**What this task involves:** Would you please copy the part of the material below that opens with the line containing "U3 pin TXD: none -> 3V3" and closes with the line containing "R11: 3.3k (GND, U3/PA4) -> 3.3k (U3/PA4, VCC)"? Copy it exactly, and only it.

☆ ☆ ☆ ☆ ☆

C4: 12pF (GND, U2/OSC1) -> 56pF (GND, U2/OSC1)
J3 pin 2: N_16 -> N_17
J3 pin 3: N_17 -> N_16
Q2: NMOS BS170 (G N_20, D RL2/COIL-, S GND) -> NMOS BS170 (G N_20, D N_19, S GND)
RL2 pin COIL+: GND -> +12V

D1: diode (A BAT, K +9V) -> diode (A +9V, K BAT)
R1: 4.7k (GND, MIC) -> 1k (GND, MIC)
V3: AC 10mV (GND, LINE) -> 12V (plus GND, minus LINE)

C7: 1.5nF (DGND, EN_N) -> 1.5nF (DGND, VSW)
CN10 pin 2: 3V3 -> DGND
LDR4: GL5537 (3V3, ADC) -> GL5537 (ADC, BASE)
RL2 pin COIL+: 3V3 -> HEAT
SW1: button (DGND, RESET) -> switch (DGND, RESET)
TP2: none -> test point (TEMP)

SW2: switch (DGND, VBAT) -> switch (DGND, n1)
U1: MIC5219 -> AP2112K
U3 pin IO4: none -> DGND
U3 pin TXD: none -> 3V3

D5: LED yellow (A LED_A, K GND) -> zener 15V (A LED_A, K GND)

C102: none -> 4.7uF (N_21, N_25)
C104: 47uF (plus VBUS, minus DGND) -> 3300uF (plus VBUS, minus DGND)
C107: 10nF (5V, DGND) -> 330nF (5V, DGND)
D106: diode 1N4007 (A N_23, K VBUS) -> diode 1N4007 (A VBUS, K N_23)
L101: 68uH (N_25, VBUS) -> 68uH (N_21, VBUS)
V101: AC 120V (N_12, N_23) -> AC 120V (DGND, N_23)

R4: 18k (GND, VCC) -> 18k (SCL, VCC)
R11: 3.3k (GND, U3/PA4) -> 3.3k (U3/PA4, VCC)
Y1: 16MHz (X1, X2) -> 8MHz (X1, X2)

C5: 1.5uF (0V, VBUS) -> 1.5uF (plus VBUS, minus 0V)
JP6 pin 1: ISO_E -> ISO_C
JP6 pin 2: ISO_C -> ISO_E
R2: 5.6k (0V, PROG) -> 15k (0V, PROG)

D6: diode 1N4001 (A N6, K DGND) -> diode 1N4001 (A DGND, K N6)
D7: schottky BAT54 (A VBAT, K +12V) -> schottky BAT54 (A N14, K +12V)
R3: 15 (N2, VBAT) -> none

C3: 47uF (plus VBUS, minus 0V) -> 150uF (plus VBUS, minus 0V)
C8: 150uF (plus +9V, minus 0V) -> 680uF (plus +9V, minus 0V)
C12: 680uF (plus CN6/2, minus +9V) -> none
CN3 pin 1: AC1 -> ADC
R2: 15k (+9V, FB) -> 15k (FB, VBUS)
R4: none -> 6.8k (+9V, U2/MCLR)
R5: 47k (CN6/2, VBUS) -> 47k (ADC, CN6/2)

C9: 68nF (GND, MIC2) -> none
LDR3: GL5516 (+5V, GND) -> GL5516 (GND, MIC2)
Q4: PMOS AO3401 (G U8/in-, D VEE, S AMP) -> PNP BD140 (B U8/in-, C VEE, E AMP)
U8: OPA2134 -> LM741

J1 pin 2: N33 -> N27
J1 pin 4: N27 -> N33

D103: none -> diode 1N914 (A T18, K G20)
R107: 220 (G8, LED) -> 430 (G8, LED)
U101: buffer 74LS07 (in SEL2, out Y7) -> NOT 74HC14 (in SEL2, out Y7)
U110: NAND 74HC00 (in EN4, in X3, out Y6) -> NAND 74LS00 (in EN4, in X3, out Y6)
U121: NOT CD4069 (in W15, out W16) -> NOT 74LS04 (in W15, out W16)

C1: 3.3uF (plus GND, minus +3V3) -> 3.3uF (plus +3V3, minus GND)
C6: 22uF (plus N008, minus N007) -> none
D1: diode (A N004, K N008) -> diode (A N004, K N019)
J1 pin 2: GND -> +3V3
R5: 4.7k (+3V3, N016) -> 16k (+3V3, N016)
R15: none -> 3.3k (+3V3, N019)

☆ ☆ ☆ ☆ ☆

**Solution to the problem:**
U3 pin TXD: none -> 3V3

D5: LED yellow (A LED_A, K GND) -> zener 15V (A LED_A, K GND)

C102: none -> 4.7uF (N_21, N_25)
C104: 47uF (plus VBUS, minus DGND) -> 3300uF (plus VBUS, minus DGND)
C107: 10nF (5V, DGND) -> 330nF (5V, DGND)
D106: diode 1N4007 (A N_23, K VBUS) -> diode 1N4007 (A VBUS, K N_23)
L101: 68uH (N_25, VBUS) -> 68uH (N_21, VBUS)
V101: AC 120V (N_12, N_23) -> AC 120V (DGND, N_23)

R4: 18k (GND, VCC) -> 18k (SCL, VCC)
R11: 3.3k (GND, U3/PA4) -> 3.3k (U3/PA4, VCC)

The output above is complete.